### AIM OF THE EXERCISE
Repeat only the stretch of lines below that runs from the line with "R4: 3.3k (+12V, U4/RST)" through the line with "R8: 91 (3V3, n6) -> 91 (3V3, n28)", unaltered.
——————
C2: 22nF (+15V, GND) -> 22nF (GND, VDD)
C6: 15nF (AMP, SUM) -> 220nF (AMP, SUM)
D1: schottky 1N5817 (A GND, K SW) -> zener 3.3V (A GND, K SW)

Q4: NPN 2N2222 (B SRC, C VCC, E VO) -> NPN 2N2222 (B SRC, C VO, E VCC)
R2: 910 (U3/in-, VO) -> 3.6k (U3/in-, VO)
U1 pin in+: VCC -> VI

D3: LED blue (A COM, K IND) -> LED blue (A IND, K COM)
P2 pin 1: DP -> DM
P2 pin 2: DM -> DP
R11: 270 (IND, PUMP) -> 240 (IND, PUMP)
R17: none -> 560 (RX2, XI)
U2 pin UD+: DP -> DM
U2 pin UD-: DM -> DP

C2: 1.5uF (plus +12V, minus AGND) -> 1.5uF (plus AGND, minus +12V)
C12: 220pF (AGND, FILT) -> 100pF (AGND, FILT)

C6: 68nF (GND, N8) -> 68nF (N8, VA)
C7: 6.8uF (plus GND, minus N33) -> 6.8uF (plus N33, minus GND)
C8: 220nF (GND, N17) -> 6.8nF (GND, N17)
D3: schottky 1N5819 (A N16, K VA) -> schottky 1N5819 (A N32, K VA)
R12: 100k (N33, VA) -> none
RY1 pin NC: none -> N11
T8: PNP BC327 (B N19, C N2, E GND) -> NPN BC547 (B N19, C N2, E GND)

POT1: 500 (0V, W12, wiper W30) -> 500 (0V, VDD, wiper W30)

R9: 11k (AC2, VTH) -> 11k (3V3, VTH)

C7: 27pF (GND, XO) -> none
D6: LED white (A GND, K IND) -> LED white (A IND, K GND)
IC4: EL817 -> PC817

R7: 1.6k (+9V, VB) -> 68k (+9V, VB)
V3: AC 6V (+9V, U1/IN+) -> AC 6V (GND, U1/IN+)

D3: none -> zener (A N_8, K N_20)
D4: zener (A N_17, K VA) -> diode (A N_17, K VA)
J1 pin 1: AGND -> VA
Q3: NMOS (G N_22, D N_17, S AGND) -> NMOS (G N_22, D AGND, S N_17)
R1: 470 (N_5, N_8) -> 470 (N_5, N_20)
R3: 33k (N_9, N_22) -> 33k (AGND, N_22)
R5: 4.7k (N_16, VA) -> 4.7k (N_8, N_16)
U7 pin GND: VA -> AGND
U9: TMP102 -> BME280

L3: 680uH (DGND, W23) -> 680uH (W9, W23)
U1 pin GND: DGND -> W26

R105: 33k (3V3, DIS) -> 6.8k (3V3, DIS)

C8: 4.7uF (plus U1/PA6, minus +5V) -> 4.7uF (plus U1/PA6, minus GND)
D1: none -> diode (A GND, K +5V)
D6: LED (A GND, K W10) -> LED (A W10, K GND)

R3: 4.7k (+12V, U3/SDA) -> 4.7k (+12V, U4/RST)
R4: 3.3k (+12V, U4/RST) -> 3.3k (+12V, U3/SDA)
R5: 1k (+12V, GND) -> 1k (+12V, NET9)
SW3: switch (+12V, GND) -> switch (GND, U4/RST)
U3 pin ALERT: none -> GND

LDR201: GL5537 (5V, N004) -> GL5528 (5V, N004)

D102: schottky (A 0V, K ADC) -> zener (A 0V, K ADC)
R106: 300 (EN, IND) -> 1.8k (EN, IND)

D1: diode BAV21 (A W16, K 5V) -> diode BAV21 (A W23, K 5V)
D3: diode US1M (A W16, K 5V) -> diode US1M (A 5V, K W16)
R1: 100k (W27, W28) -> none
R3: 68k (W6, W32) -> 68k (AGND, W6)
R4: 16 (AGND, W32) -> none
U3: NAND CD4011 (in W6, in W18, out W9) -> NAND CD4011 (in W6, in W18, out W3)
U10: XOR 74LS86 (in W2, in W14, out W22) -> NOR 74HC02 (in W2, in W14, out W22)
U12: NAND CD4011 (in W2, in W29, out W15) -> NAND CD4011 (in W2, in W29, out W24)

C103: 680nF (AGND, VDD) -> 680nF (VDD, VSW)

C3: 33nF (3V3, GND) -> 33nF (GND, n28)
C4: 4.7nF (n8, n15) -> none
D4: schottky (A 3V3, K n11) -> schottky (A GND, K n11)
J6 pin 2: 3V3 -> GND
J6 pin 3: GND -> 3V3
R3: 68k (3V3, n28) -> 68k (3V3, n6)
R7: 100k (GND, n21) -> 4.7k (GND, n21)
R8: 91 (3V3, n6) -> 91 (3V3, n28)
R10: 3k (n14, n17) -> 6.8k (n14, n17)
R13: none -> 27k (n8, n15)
——————
### RESULT OF THE TASK
R4: 3.3k (+12V, U4/RST) -> 3.3k (+12V, U3/SDA)
R5: 1k (+12V, GND) -> 1k (+12V, NET9)
SW3: switch (+12V, GND) -> switch (GND, U4/RST)
U3 pin ALERT: none -> GND

LDR201: GL5537 (5V, N004) -> GL5528 (5V, N004)

D102: schottky (A 0V, K ADC) -> zener (A 0V, K ADC)
R106: 300 (EN, IND) -> 1.8k (EN, IND)

D1: diode BAV21 (A W16, K 5V) -> diode BAV21 (A W23, K 5V)
D3: diode US1M (A W16, K 5V) -> diode US1M (A 5V, K W16)
R1: 100k (W27, W28) -> none
R3: 68k (W6, W32) -> 68k (AGND, W6)
R4: 16 (AGND, W32) -> none
U3: NAND CD4011 (in W6, in W18, out W9) -> NAND CD4011 (in W6, in W18, out W3)
U10: XOR 74LS86 (in W2, in W14, out W22) -> NOR 74HC02 (in W2, in W14, out W22)
U12: NAND CD4011 (in W2, in W29, out W15) -> NAND CD4011 (in W2, in W29, out W24)

C103: 680nF (AGND, VDD) -> 680nF (VDD, VSW)

C3: 33nF (3V3, GND) -> 33nF (GND, n28)
C4: 4.7nF (n8, n15) -> none
D4: schottky (A 3V3, K n11) -> schottky (A GND, K n11)
J6 pin 2: 3V3 -> GND
J6 pin 3: GND -> 3V3
R3: 68k (3V3, n28) -> 68k (3V3, n6)
R7: 100k (GND, n21) -> 4.7k (GND, n21)
R8: 91 (3V3, n6) -> 91 (3V3, n28)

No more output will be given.